● Instructions for the task: Would you please transcribe the listing exactly, with no images?

● Source material:
------------------------------------------------
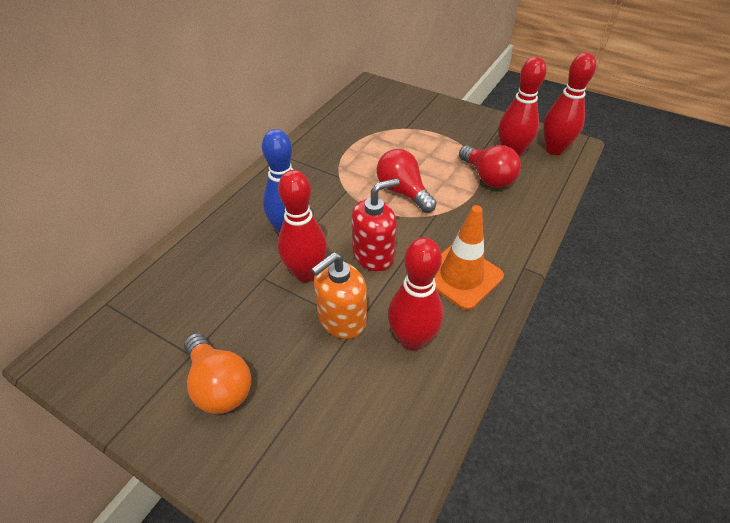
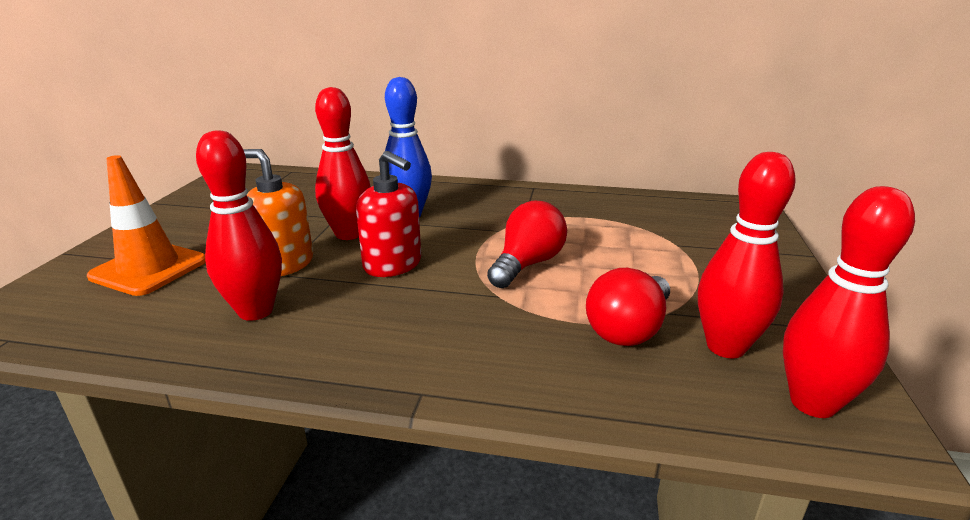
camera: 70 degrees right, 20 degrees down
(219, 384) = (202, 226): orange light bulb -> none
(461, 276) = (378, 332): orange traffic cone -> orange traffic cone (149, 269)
------------------------------------------------
● Answer to this problem:
camera: 70 degrees right, 20 degrees down
(219, 384) = (202, 226): orange light bulb -> none
(461, 276) = (378, 332): orange traffic cone -> orange traffic cone (149, 269)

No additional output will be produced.